PROBLEM REQUIREMENTS:
When a line in the records includes the string "none", it goes into the tally; report that tally alone.

[Image comparison data]
---

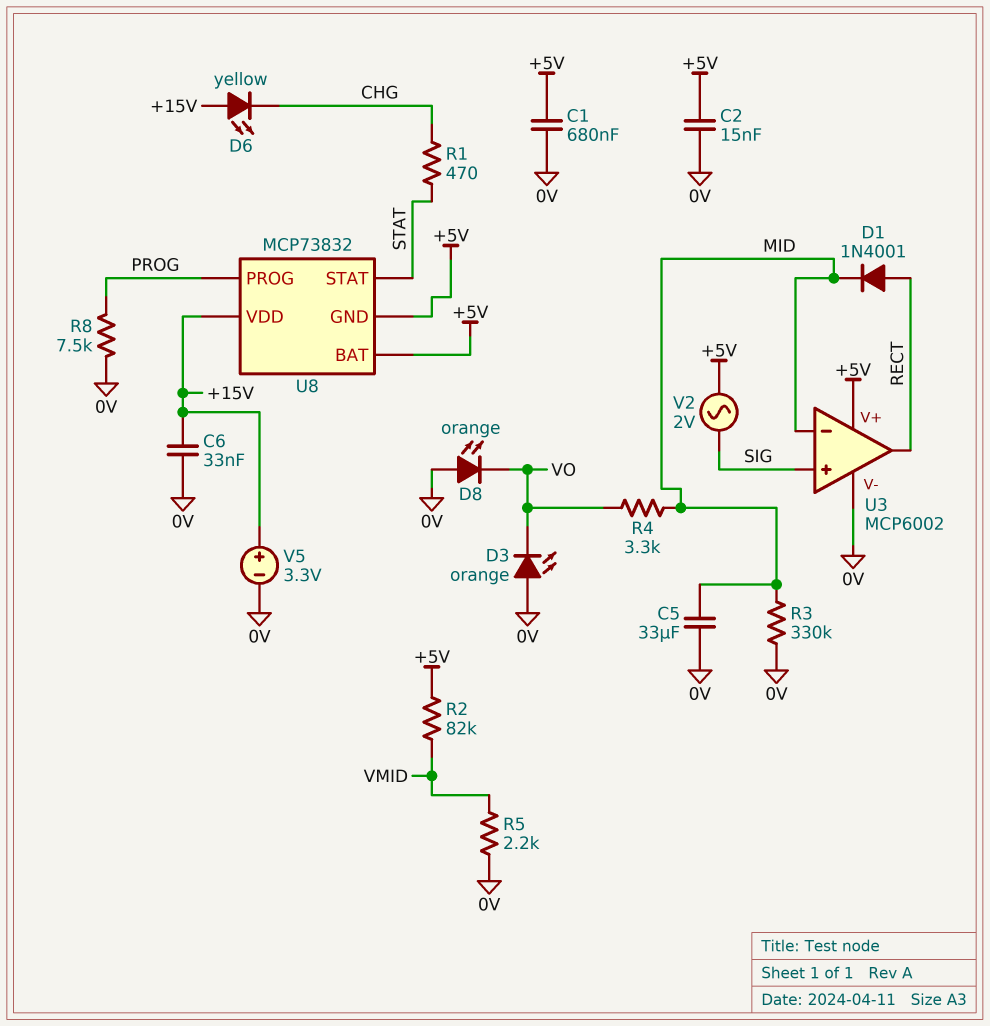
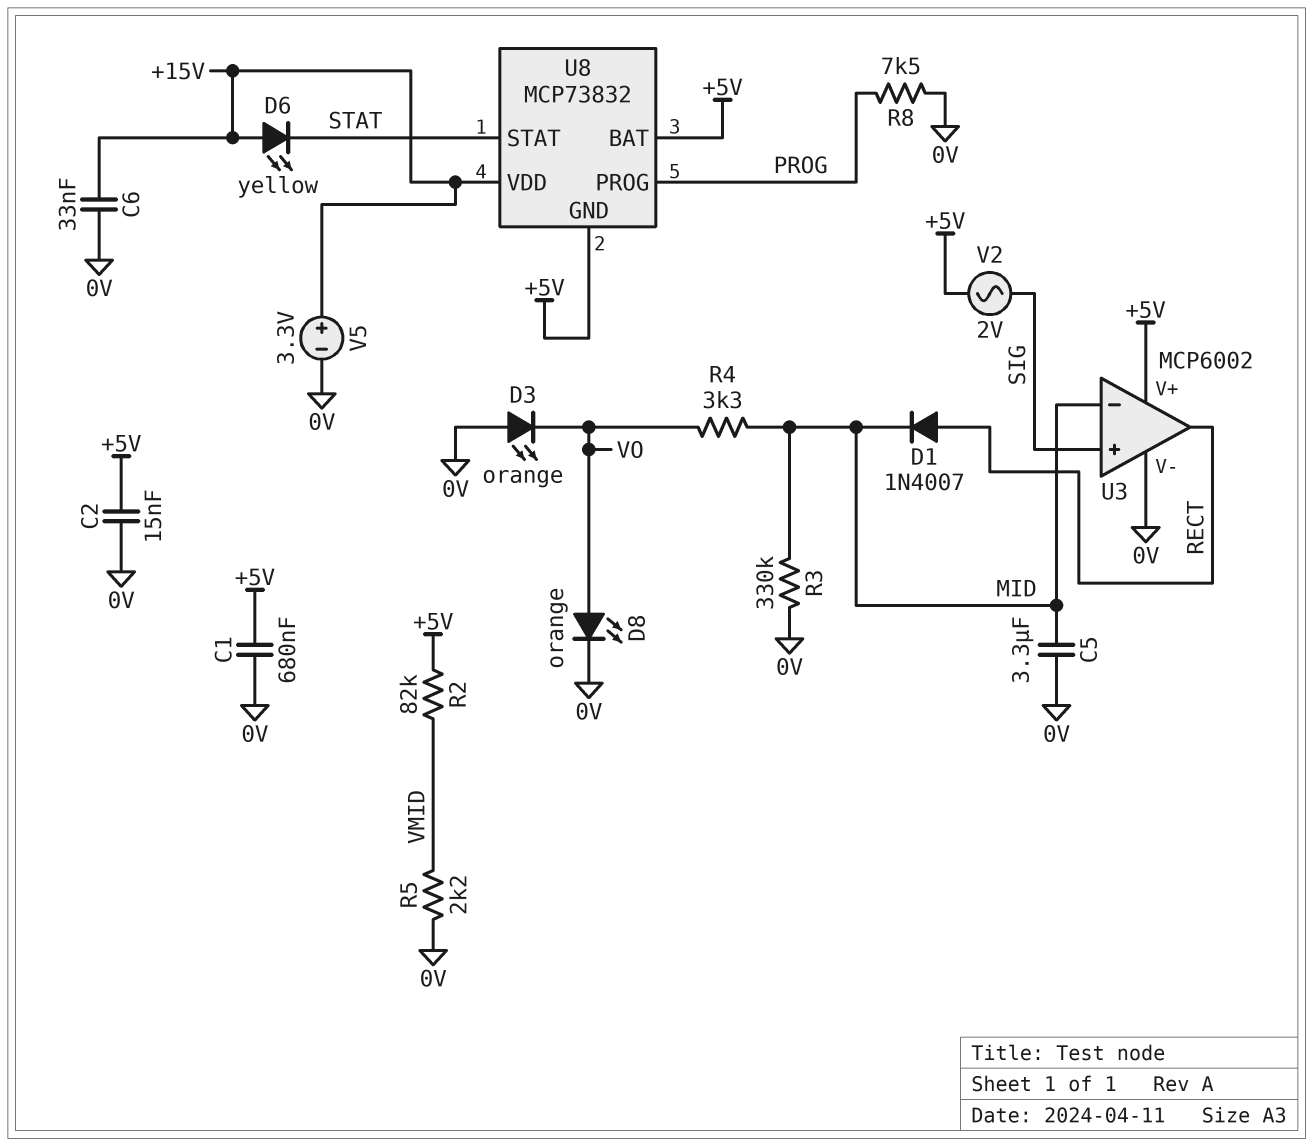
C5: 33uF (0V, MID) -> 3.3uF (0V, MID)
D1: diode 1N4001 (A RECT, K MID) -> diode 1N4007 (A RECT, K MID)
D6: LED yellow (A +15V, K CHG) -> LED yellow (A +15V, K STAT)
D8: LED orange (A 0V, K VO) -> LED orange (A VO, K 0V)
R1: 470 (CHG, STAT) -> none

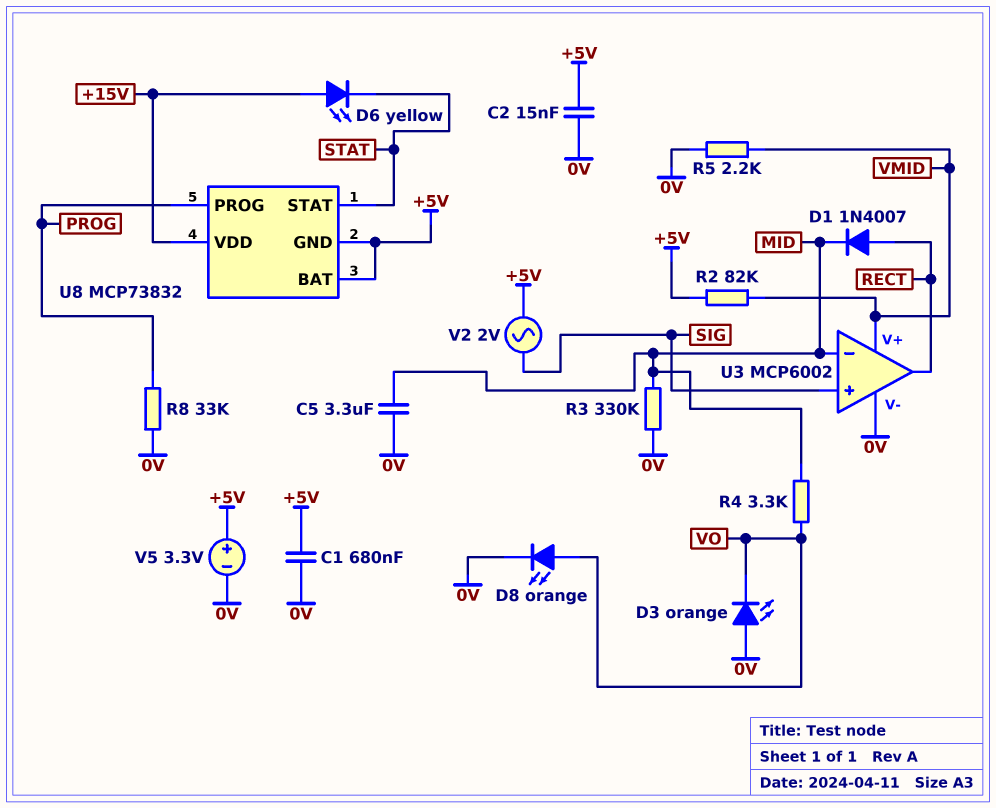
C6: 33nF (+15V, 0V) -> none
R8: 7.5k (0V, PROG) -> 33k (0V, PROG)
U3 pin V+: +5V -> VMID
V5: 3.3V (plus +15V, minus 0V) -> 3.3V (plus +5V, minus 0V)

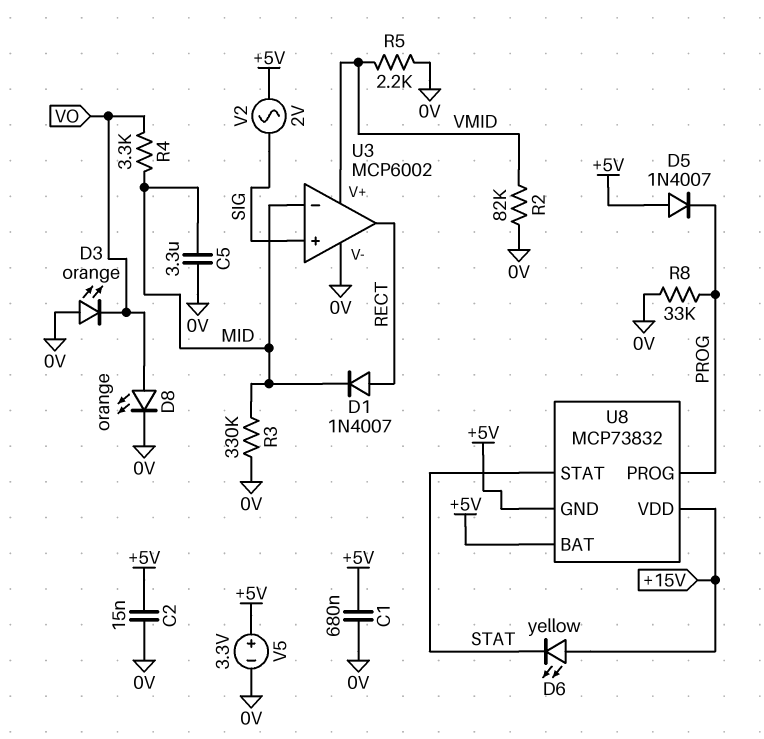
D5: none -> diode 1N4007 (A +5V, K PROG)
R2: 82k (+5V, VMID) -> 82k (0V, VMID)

---

TASK OUTPUT:
3